Count lines holding the string "toothbrush" in the data that follows. Reply with one number only.

[Recorded data]

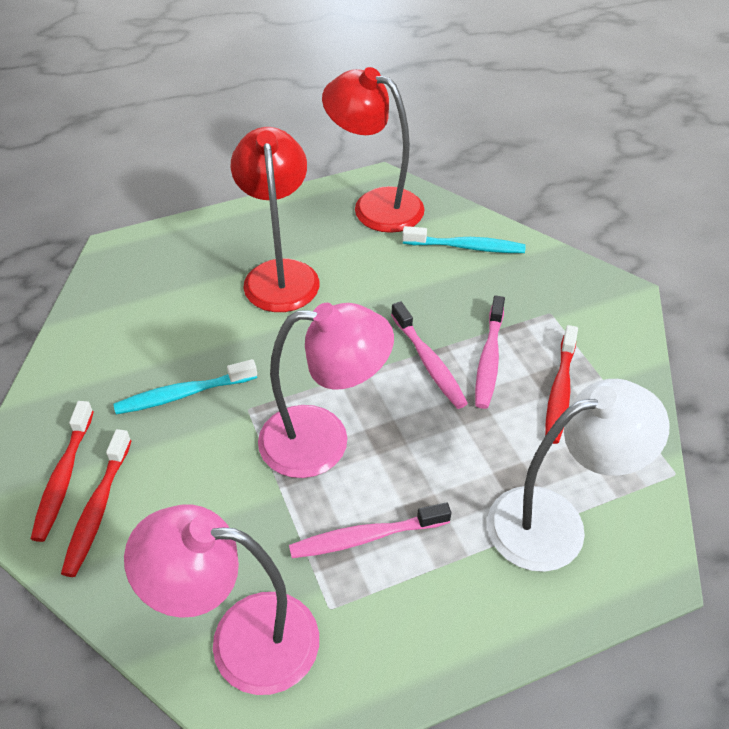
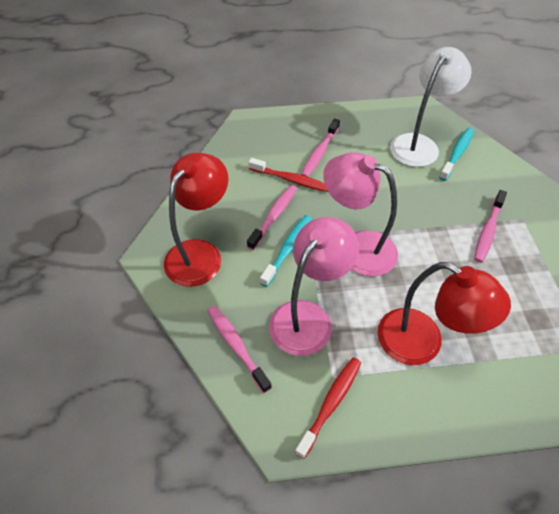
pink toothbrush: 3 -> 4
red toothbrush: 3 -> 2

[/Recorded data]
[Recorded data]

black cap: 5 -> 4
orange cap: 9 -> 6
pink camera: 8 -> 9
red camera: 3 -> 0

[/Recorded data]

> **Written answer**:
2